**What is required**
In the material below, find every line containing the string "left" and return it.

**Extracted records**
•••••

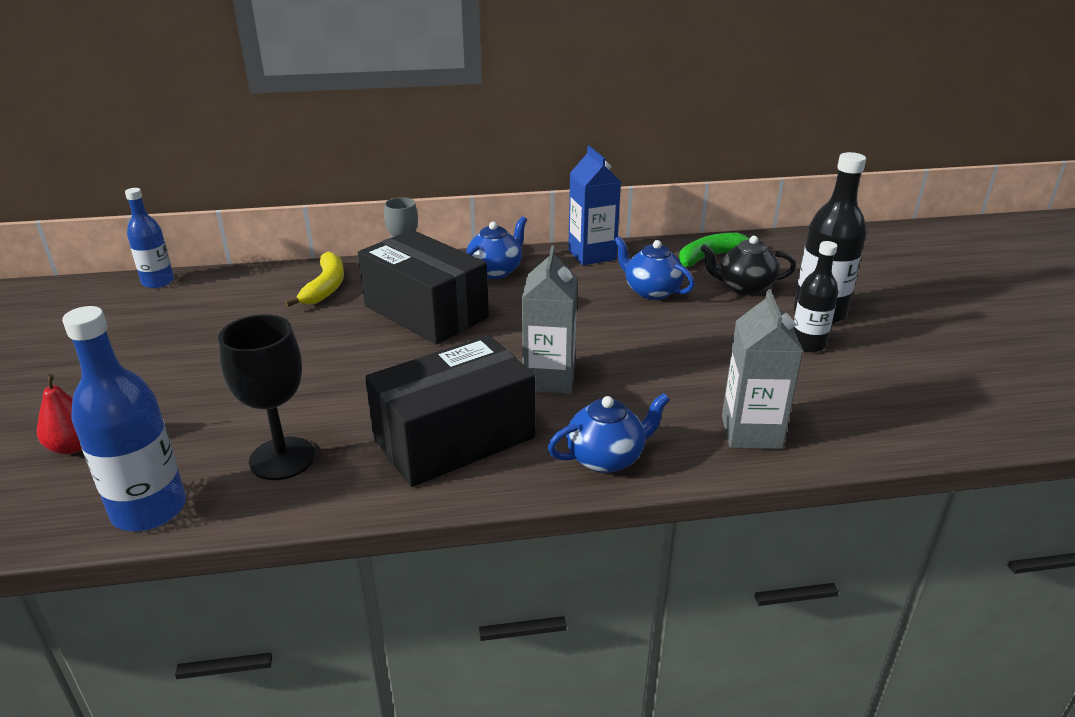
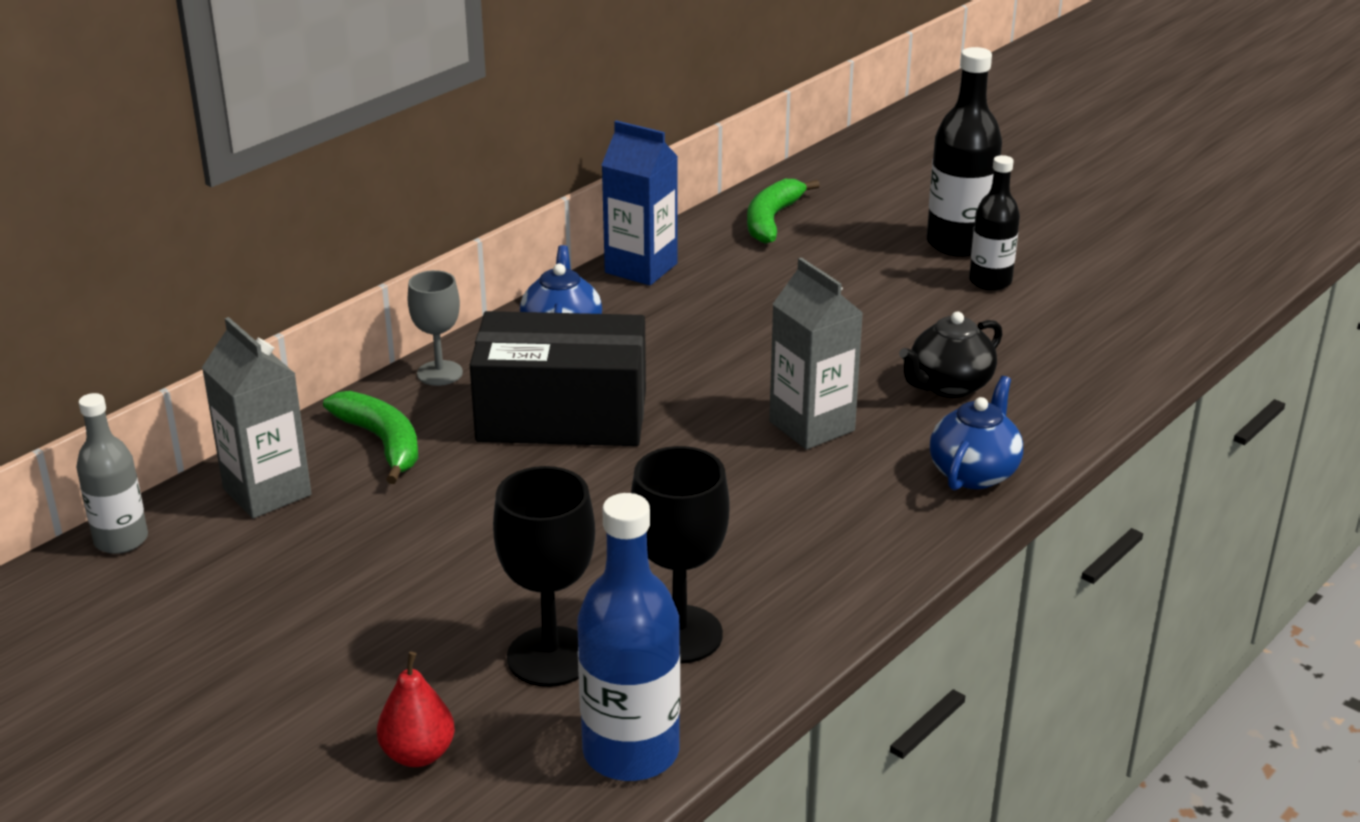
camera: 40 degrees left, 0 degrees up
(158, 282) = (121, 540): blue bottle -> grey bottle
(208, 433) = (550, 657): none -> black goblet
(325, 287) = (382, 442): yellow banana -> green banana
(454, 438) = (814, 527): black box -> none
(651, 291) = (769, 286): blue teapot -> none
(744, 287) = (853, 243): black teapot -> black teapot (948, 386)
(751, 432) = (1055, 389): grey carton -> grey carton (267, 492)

•••••

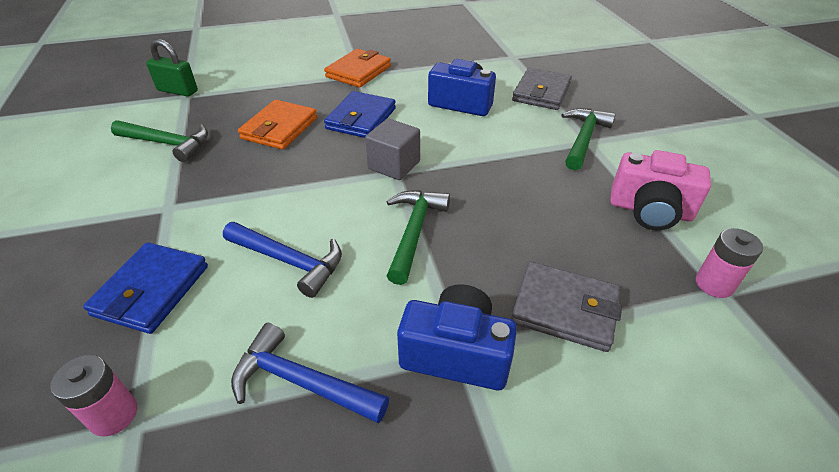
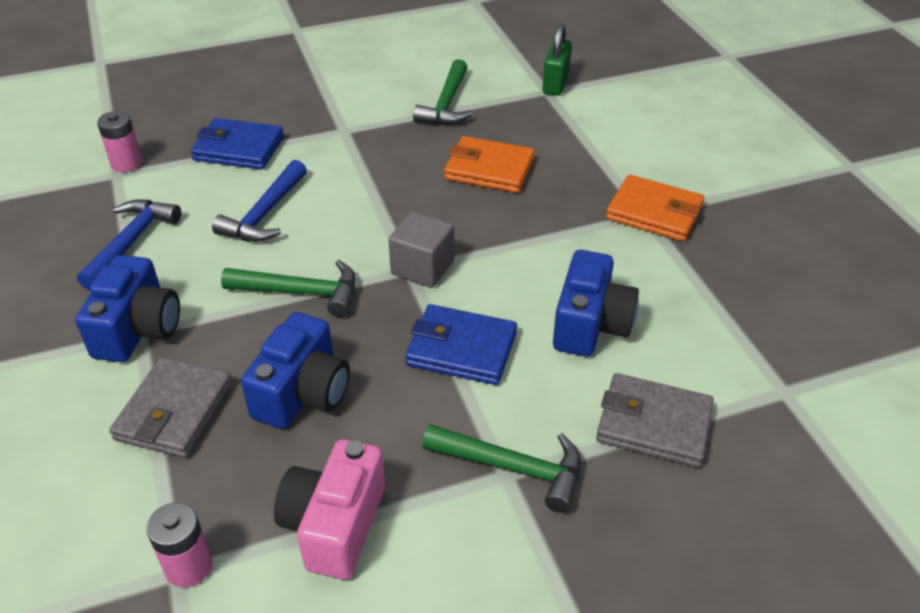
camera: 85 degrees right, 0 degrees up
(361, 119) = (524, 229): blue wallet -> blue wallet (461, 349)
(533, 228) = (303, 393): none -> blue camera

•••••

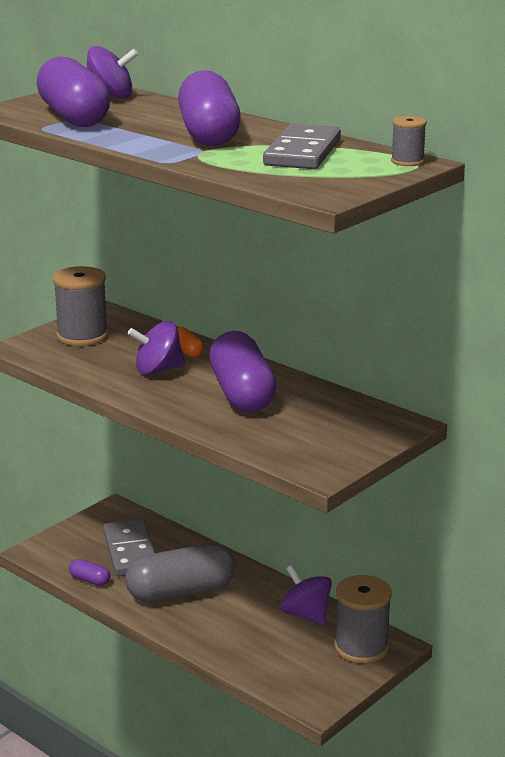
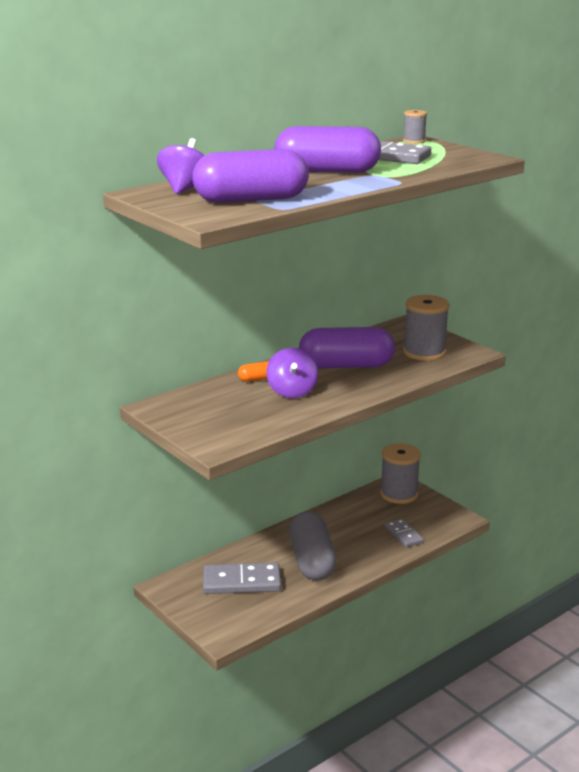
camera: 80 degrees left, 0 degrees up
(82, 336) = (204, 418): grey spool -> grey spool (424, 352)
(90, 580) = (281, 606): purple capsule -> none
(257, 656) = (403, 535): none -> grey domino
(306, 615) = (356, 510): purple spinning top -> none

•••••

**Answer to this exercise**
camera: 40 degrees left, 0 degrees up
camera: 80 degrees left, 0 degrees up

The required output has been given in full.